━━━━━ GIVEN DATA ━━━━━

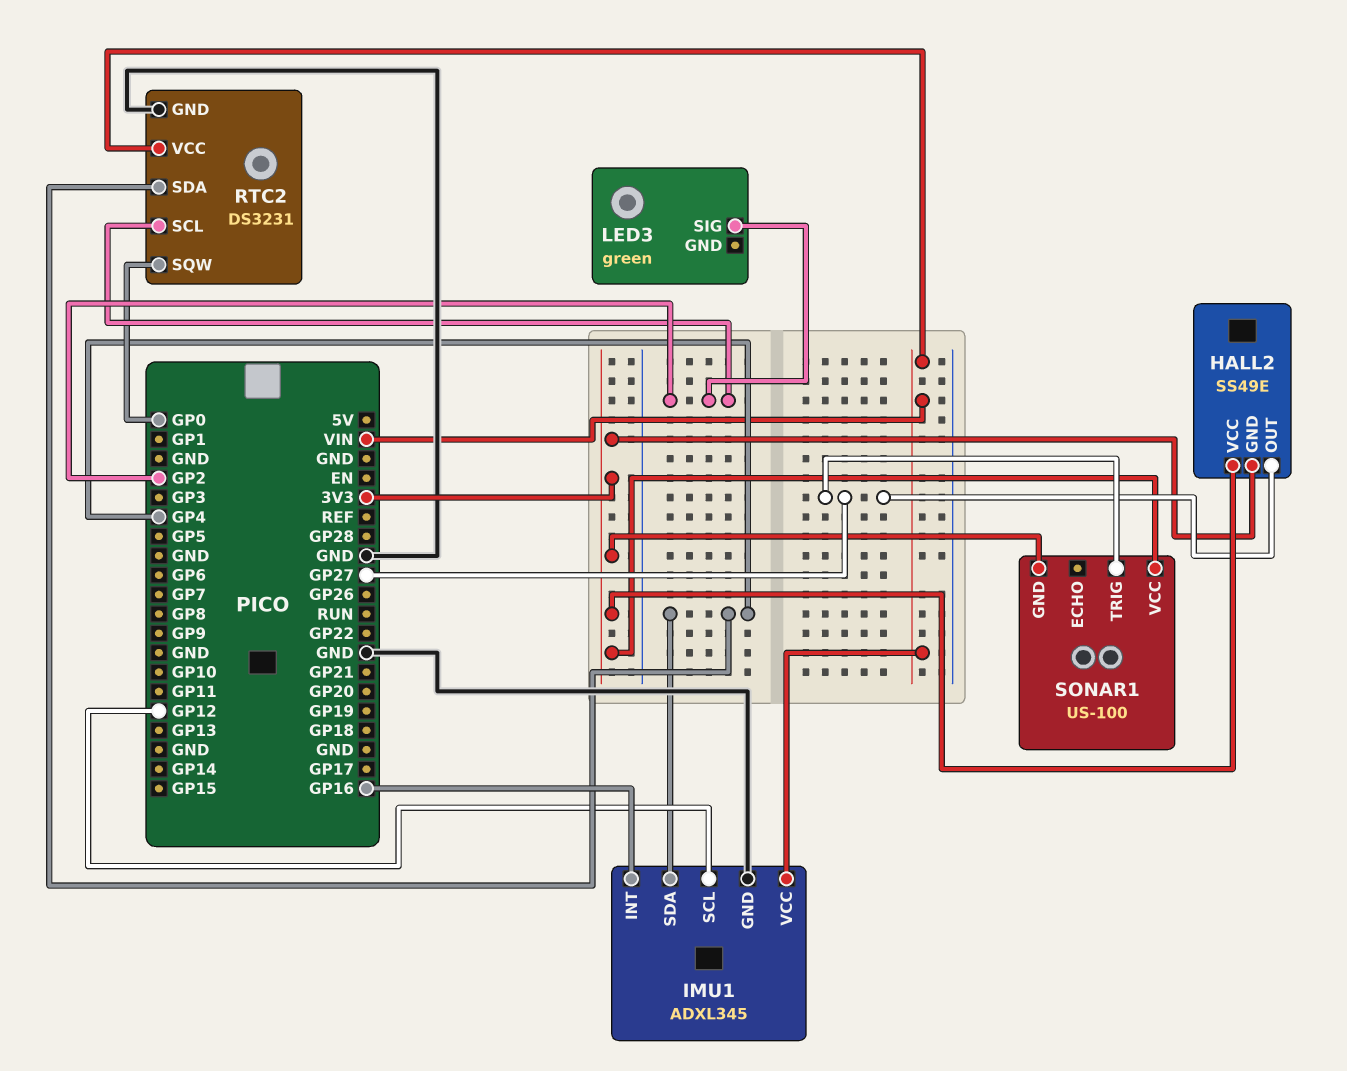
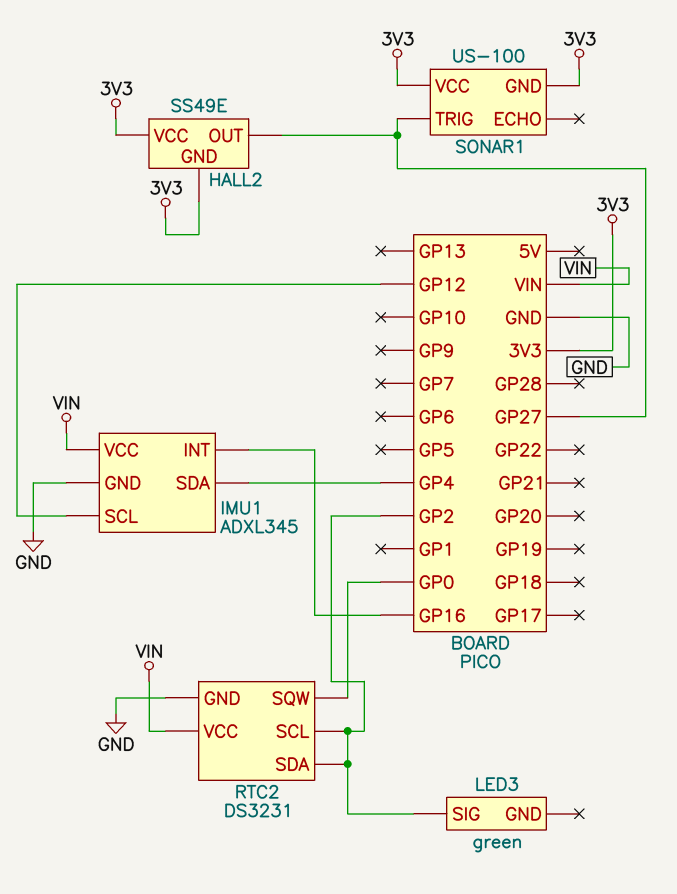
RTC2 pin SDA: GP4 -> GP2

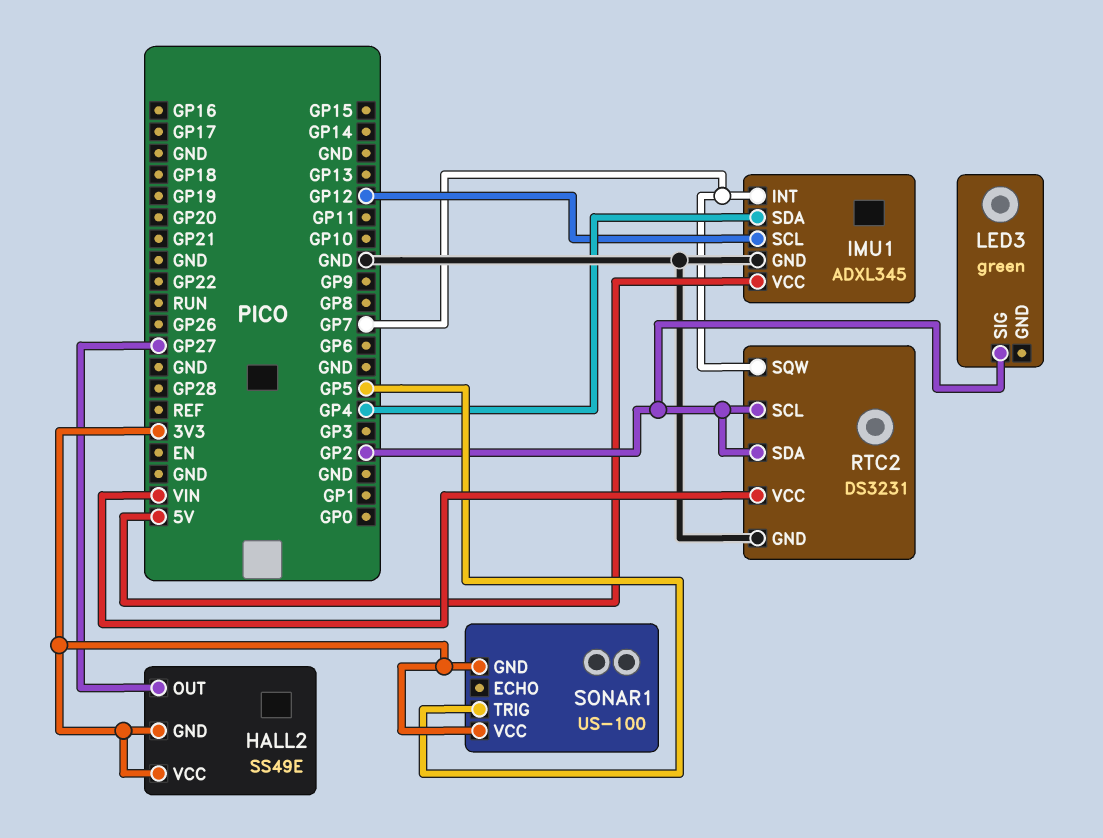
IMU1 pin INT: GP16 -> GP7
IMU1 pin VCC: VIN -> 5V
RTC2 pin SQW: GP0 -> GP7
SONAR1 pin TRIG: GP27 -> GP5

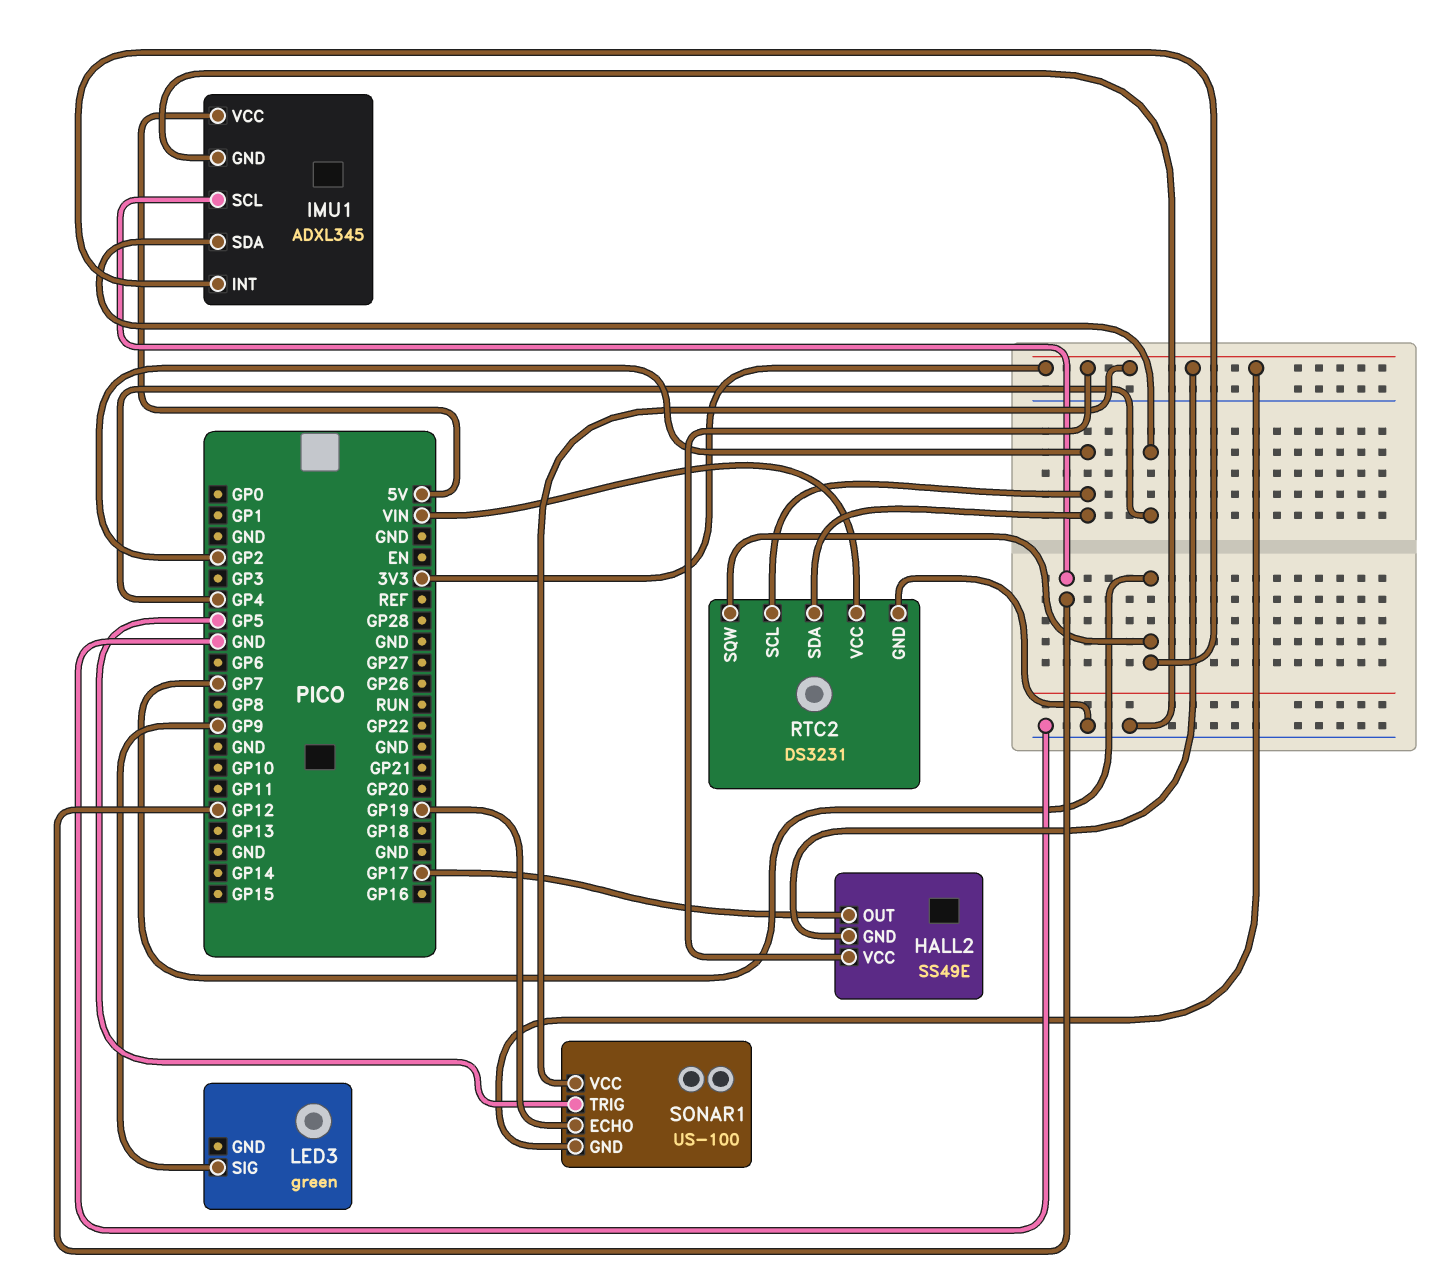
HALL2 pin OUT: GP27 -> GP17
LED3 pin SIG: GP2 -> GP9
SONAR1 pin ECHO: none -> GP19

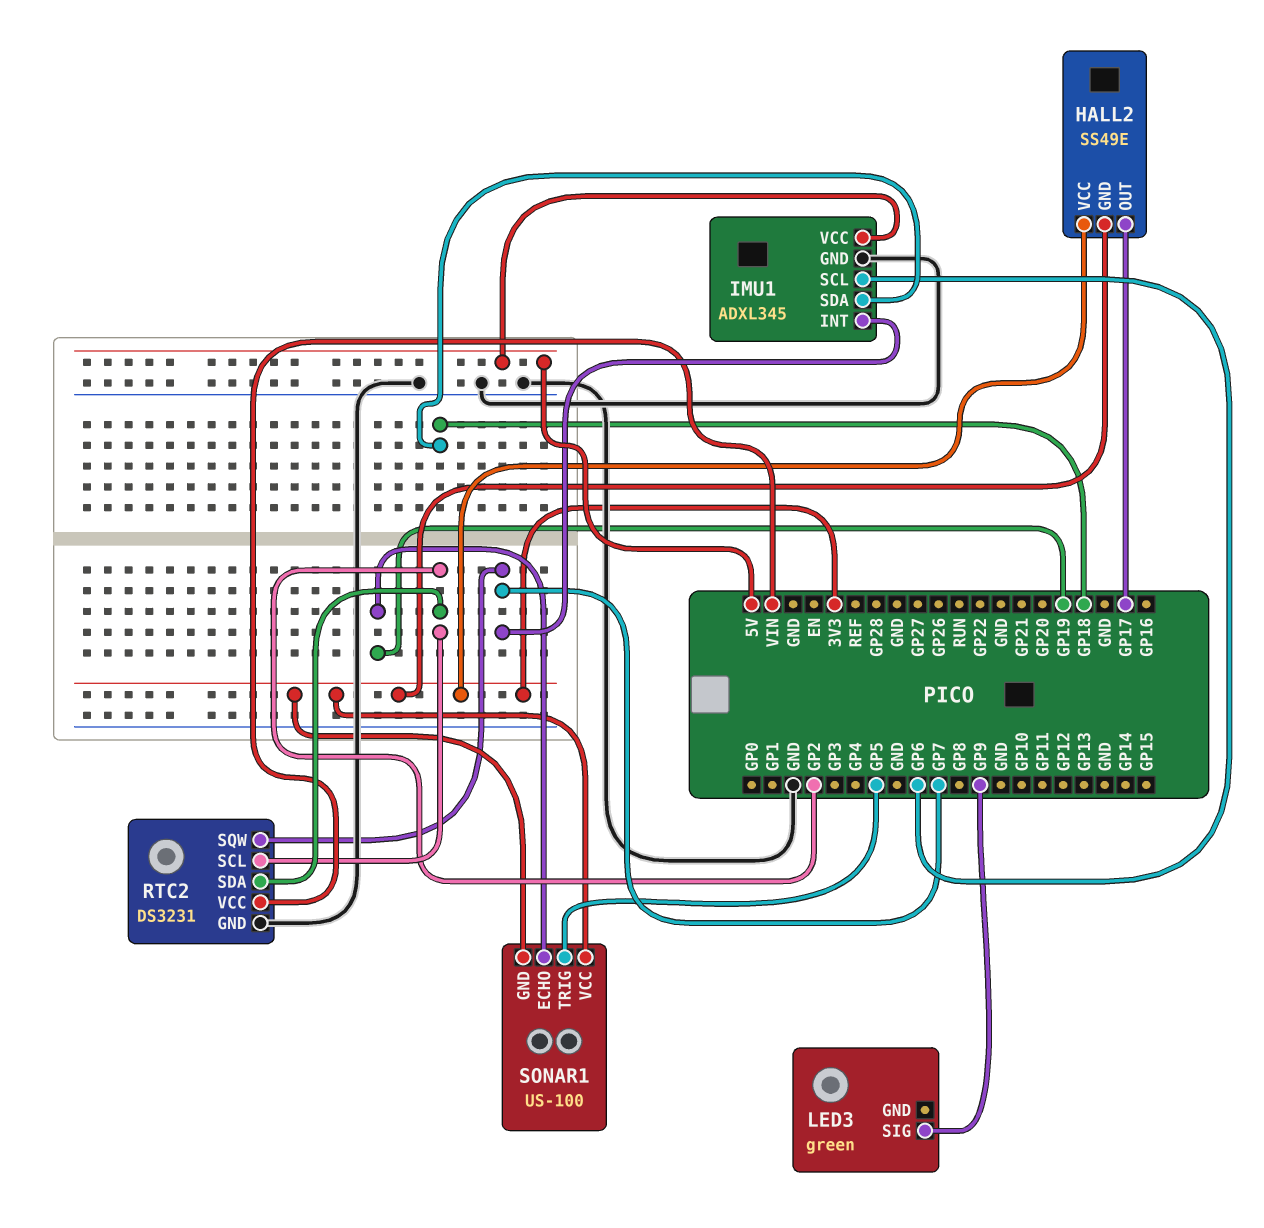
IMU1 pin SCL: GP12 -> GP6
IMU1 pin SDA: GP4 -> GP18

━━━━━

Copy the records exactly as they appear, excluding images.

RTC2 pin SDA: GP4 -> GP2

IMU1 pin INT: GP16 -> GP7
IMU1 pin VCC: VIN -> 5V
RTC2 pin SQW: GP0 -> GP7
SONAR1 pin TRIG: GP27 -> GP5

HALL2 pin OUT: GP27 -> GP17
LED3 pin SIG: GP2 -> GP9
SONAR1 pin ECHO: none -> GP19

IMU1 pin SCL: GP12 -> GP6
IMU1 pin SDA: GP4 -> GP18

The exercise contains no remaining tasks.